● WORK INSTRUCTION
From the records below, please repeat exactly the line that has "camera: 175 degrees right, 0 degrees up", the line that has "(418, 215) = (482, 323): turquoise", and every line between them, and nothing else.

● DATASET CONTENT
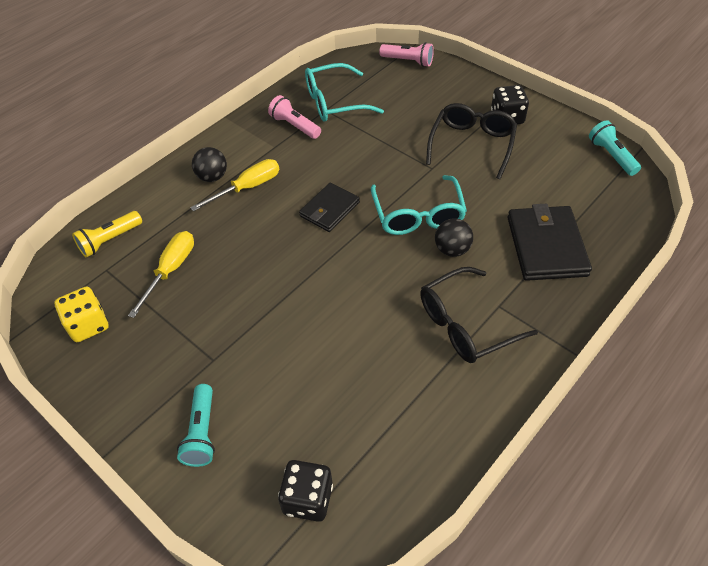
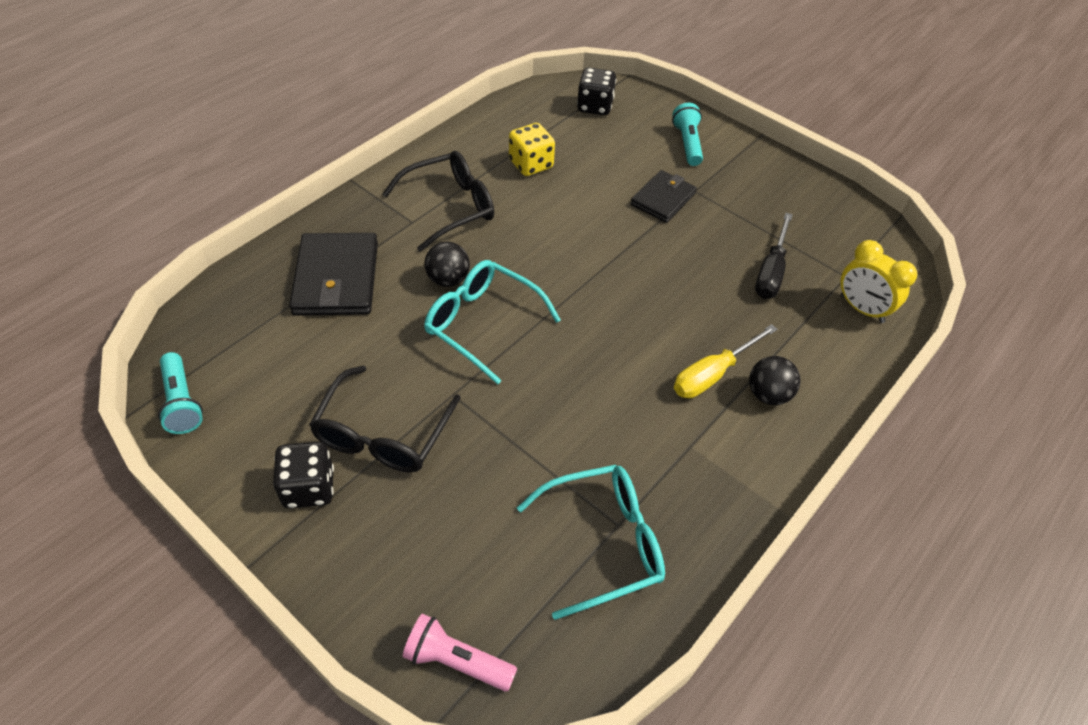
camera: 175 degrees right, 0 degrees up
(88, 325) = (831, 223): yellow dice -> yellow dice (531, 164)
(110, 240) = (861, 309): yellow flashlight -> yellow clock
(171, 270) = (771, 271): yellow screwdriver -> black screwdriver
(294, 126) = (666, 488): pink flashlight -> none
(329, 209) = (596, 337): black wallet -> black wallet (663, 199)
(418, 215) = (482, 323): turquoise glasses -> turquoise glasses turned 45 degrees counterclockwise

--

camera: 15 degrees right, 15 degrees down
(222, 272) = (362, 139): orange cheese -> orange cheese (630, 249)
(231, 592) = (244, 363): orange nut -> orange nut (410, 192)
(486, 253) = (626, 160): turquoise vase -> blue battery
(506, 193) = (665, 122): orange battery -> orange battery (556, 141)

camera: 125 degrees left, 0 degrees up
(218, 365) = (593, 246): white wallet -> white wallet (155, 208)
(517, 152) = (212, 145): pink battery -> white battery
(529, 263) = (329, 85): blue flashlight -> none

● RESPONSE AREA
camera: 175 degrees right, 0 degrees up
(88, 325) = (831, 223): yellow dice -> yellow dice (531, 164)
(110, 240) = (861, 309): yellow flashlight -> yellow clock
(171, 270) = (771, 271): yellow screwdriver -> black screwdriver
(294, 126) = (666, 488): pink flashlight -> none
(329, 209) = (596, 337): black wallet -> black wallet (663, 199)
(418, 215) = (482, 323): turquoise glasses -> turquoise glasses turned 45 degrees counterclockwise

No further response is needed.